Items from a data source
++++++++
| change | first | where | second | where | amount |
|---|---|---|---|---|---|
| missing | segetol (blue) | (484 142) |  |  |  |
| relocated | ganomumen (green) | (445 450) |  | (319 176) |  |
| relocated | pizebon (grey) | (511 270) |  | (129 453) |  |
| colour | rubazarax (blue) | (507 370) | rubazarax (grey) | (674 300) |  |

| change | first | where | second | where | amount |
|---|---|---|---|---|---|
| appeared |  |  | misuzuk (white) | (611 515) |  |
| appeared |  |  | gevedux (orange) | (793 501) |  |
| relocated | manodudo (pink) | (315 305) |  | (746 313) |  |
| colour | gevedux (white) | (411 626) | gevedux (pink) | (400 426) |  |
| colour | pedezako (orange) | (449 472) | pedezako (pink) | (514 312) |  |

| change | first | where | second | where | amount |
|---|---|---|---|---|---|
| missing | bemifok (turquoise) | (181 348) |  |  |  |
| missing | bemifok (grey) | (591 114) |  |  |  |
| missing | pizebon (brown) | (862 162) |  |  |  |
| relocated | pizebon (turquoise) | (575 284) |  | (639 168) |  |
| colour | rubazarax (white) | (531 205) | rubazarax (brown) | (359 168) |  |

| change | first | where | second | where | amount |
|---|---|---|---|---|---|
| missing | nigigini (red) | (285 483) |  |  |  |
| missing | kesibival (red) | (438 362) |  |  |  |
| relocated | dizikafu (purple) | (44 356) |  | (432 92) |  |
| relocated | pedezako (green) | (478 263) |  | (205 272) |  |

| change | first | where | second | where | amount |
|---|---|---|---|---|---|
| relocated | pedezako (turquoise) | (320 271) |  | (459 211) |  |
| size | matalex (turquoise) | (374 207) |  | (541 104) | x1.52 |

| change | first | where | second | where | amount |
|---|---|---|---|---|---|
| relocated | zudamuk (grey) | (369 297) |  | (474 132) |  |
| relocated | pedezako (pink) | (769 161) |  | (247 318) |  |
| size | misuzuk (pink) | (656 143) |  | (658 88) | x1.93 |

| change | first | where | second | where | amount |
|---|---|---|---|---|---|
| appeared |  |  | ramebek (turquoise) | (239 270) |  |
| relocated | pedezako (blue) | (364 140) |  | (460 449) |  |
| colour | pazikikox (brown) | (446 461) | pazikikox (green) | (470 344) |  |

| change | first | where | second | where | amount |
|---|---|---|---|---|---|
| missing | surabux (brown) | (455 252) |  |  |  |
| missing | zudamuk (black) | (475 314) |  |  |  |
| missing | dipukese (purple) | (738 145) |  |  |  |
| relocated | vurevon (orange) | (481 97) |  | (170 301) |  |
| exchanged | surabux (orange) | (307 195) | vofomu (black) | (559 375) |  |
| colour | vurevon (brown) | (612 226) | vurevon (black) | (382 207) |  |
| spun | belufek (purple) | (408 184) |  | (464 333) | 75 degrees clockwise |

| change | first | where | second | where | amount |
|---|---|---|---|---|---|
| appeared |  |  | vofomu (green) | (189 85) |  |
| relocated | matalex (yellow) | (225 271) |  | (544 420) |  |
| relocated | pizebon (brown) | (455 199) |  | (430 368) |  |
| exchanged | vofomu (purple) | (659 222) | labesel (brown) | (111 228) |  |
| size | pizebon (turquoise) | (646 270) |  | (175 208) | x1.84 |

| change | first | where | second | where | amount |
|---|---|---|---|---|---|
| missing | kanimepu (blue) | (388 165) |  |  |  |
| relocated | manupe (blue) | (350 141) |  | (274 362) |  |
++++++++
# Task instructions
Each record needs to be given again exactly.

# Exercise response
| change | first | where | second | where | amount |
|---|---|---|---|---|---|
| missing | segetol (blue) | (484 142) |  |  |  |
| relocated | ganomumen (green) | (445 450) |  | (319 176) |  |
| relocated | pizebon (grey) | (511 270) |  | (129 453) |  |
| colour | rubazarax (blue) | (507 370) | rubazarax (grey) | (674 300) |  |

| change | first | where | second | where | amount |
|---|---|---|---|---|---|
| appeared |  |  | misuzuk (white) | (611 515) |  |
| appeared |  |  | gevedux (orange) | (793 501) |  |
| relocated | manodudo (pink) | (315 305) |  | (746 313) |  |
| colour | gevedux (white) | (411 626) | gevedux (pink) | (400 426) |  |
| colour | pedezako (orange) | (449 472) | pedezako (pink) | (514 312) |  |

| change | first | where | second | where | amount |
|---|---|---|---|---|---|
| missing | bemifok (turquoise) | (181 348) |  |  |  |
| missing | bemifok (grey) | (591 114) |  |  |  |
| missing | pizebon (brown) | (862 162) |  |  |  |
| relocated | pizebon (turquoise) | (575 284) |  | (639 168) |  |
| colour | rubazarax (white) | (531 205) | rubazarax (brown) | (359 168) |  |

| change | first | where | second | where | amount |
|---|---|---|---|---|---|
| missing | nigigini (red) | (285 483) |  |  |  |
| missing | kesibival (red) | (438 362) |  |  |  |
| relocated | dizikafu (purple) | (44 356) |  | (432 92) |  |
| relocated | pedezako (green) | (478 263) |  | (205 272) |  |

| change | first | where | second | where | amount |
|---|---|---|---|---|---|
| relocated | pedezako (turquoise) | (320 271) |  | (459 211) |  |
| size | matalex (turquoise) | (374 207) |  | (541 104) | x1.52 |

| change | first | where | second | where | amount |
|---|---|---|---|---|---|
| relocated | zudamuk (grey) | (369 297) |  | (474 132) |  |
| relocated | pedezako (pink) | (769 161) |  | (247 318) |  |
| size | misuzuk (pink) | (656 143) |  | (658 88) | x1.93 |

| change | first | where | second | where | amount |
|---|---|---|---|---|---|
| appeared |  |  | ramebek (turquoise) | (239 270) |  |
| relocated | pedezako (blue) | (364 140) |  | (460 449) |  |
| colour | pazikikox (brown) | (446 461) | pazikikox (green) | (470 344) |  |

| change | first | where | second | where | amount |
|---|---|---|---|---|---|
| missing | surabux (brown) | (455 252) |  |  |  |
| missing | zudamuk (black) | (475 314) |  |  |  |
| missing | dipukese (purple) | (738 145) |  |  |  |
| relocated | vurevon (orange) | (481 97) |  | (170 301) |  |
| exchanged | surabux (orange) | (307 195) | vofomu (black) | (559 375) |  |
| colour | vurevon (brown) | (612 226) | vurevon (black) | (382 207) |  |
| spun | belufek (purple) | (408 184) |  | (464 333) | 75 degrees clockwise |

| change | first | where | second | where | amount |
|---|---|---|---|---|---|
| appeared |  |  | vofomu (green) | (189 85) |  |
| relocated | matalex (yellow) | (225 271) |  | (544 420) |  |
| relocated | pizebon (brown) | (455 199) |  | (430 368) |  |
| exchanged | vofomu (purple) | (659 222) | labesel (brown) | (111 228) |  |
| size | pizebon (turquoise) | (646 270) |  | (175 208) | x1.84 |

| change | first | where | second | where | amount |
|---|---|---|---|---|---|
| missing | kanimepu (blue) | (388 165) |  |  |  |
| relocated | manupe (blue) | (350 141) |  | (274 362) |  |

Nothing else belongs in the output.